Stored data ->
────────────────────

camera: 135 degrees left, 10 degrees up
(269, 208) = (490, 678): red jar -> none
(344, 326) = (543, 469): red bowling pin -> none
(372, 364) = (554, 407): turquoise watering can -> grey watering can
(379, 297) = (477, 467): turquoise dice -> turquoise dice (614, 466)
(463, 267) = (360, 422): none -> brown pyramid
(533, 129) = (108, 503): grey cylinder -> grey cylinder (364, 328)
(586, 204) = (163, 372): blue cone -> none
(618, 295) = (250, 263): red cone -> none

────────────────────

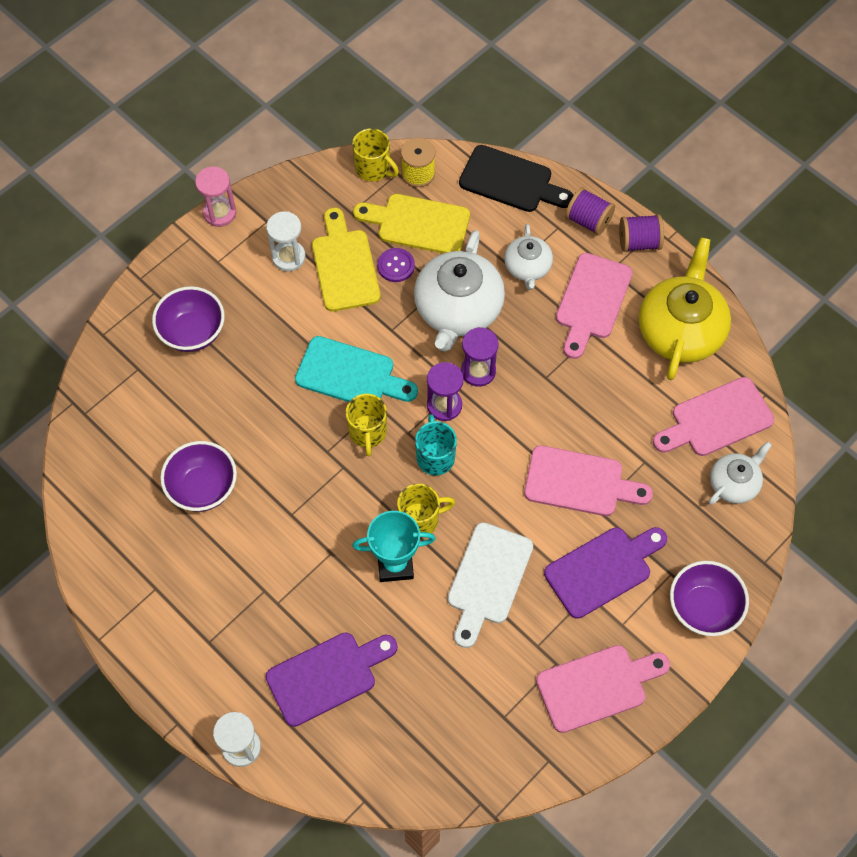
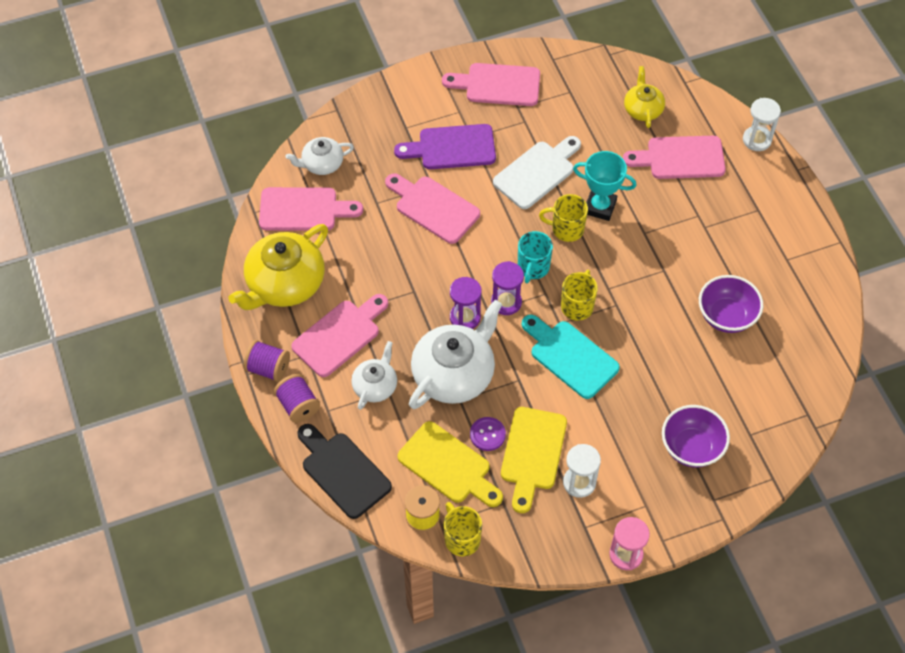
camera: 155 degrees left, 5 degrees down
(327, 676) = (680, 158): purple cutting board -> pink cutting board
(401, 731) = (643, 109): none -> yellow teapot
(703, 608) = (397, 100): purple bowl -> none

────────────────────

In the entries above, find the line with "camera: 135 degrees left, 10 degrees up" and the line with "(618, 295) = (250, 263): red cone -> none", then restate word for word both of them and every line between, with nothing more.

camera: 135 degrees left, 10 degrees up
(269, 208) = (490, 678): red jar -> none
(344, 326) = (543, 469): red bowling pin -> none
(372, 364) = (554, 407): turquoise watering can -> grey watering can
(379, 297) = (477, 467): turquoise dice -> turquoise dice (614, 466)
(463, 267) = (360, 422): none -> brown pyramid
(533, 129) = (108, 503): grey cylinder -> grey cylinder (364, 328)
(586, 204) = (163, 372): blue cone -> none
(618, 295) = (250, 263): red cone -> none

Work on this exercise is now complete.